**Exercise objective:** Look below for the line with "blue watering can: 5 -> 1". Retype it and every line after it to the end, exactly, but leave out the pictures.

**Object state comparisons:**
-- Opening Marker --

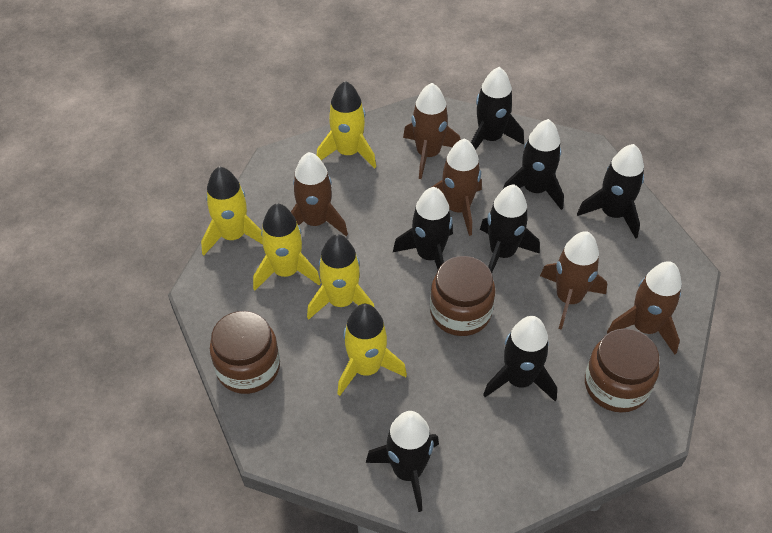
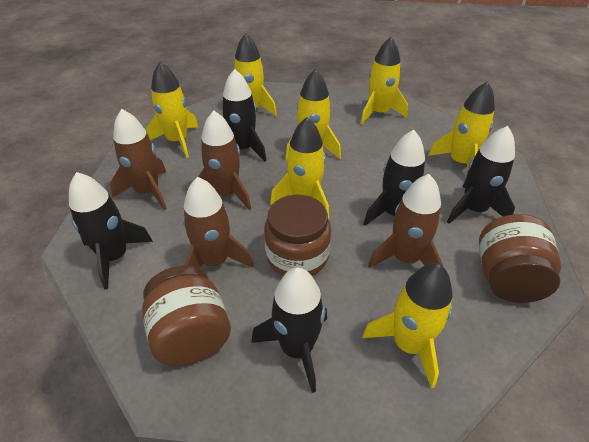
black rocket: 7 -> 5
brown rocket: 5 -> 4
yellow rocket: 5 -> 7

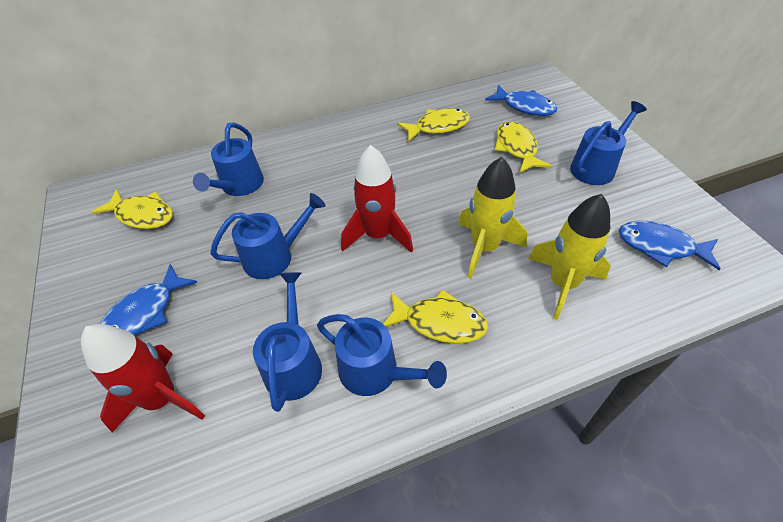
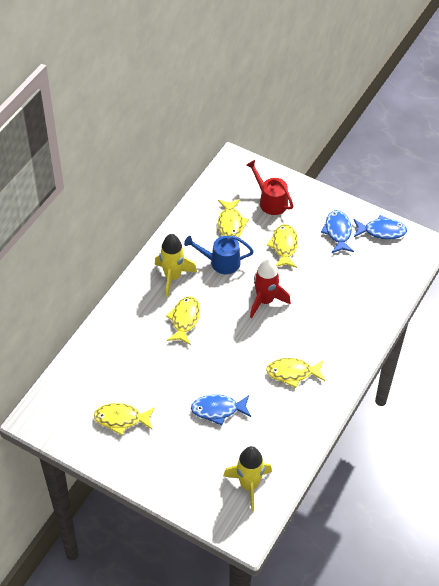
blue watering can: 5 -> 1
red rocket: 2 -> 1
red watering can: 0 -> 1
yellow fish: 4 -> 5

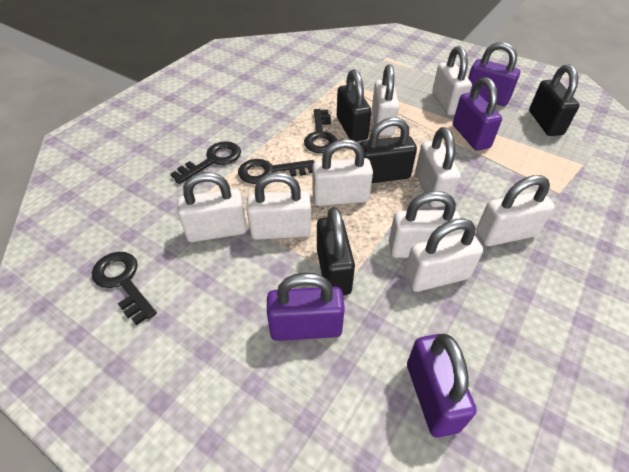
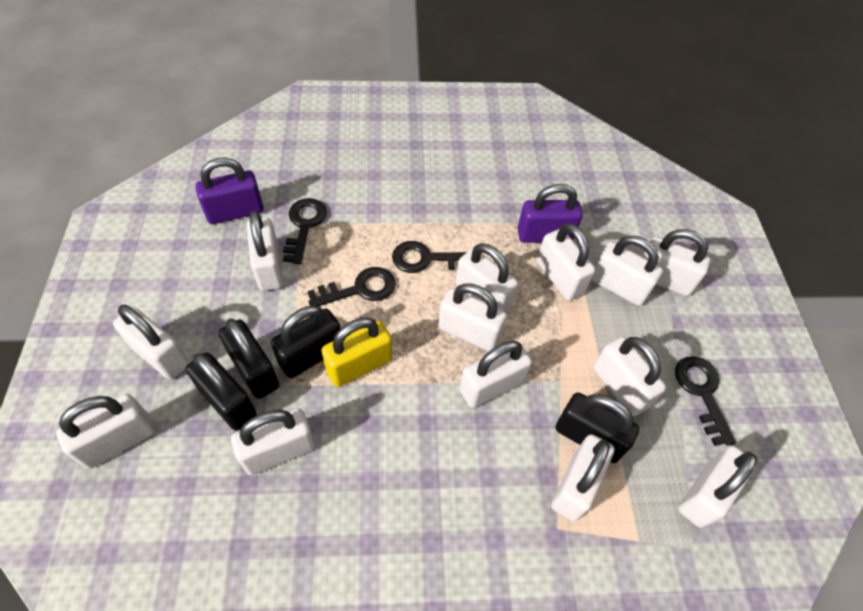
purple padlock: 4 -> 2
white padlock: 9 -> 13
yellow padlock: 0 -> 1

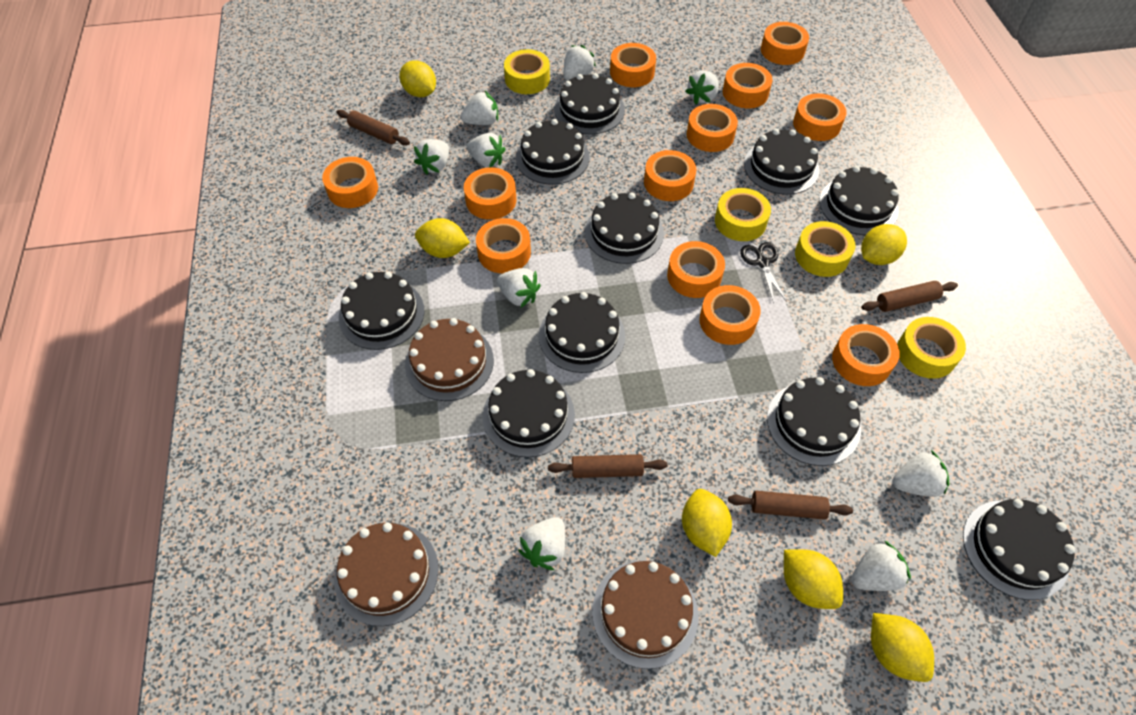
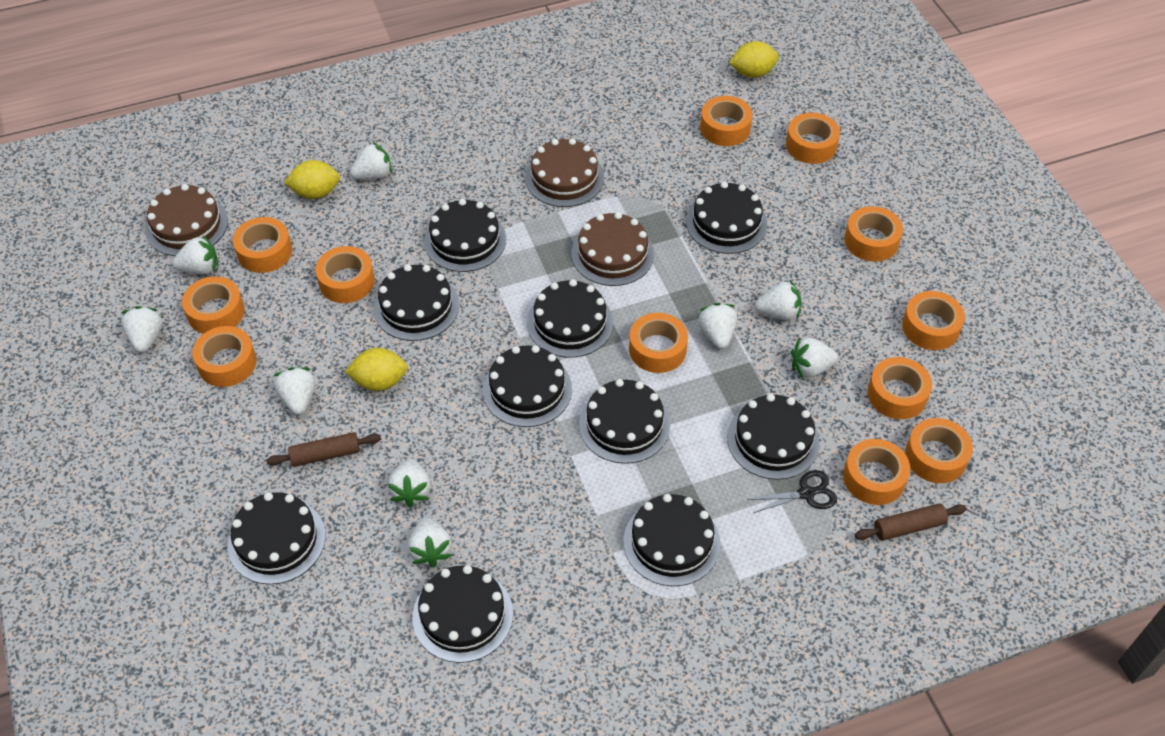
brown rolling pin: 4 -> 2
yellow lemon: 6 -> 3
yellow tape: 4 -> 0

-- Closing Marker --

**Completed exercise:**
blue watering can: 5 -> 1
red rocket: 2 -> 1
red watering can: 0 -> 1
yellow fish: 4 -> 5

purple padlock: 4 -> 2
white padlock: 9 -> 13
yellow padlock: 0 -> 1

brown rolling pin: 4 -> 2
yellow lemon: 6 -> 3
yellow tape: 4 -> 0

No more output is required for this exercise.